• [Recorded data]
---------------
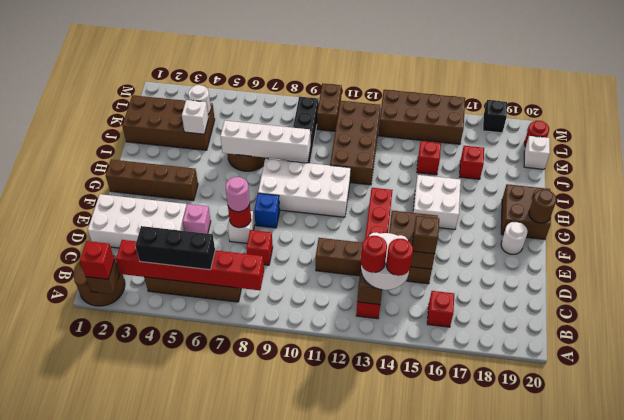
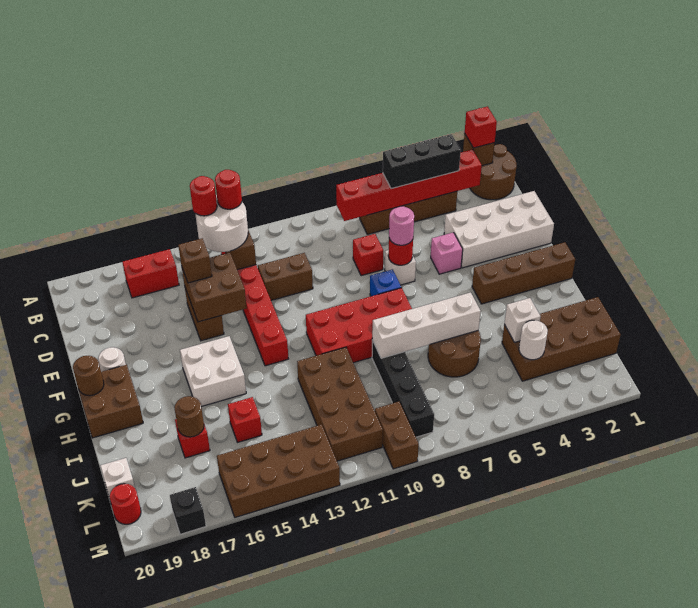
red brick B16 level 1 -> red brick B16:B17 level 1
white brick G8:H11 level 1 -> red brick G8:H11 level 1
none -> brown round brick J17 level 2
---------------
• [Prompt]
Everything in the data except the pictures must be transcribed exactly.

• [Response for this exercise]
red brick B16 level 1 -> red brick B16:B17 level 1
white brick G8:H11 level 1 -> red brick G8:H11 level 1
none -> brown round brick J17 level 2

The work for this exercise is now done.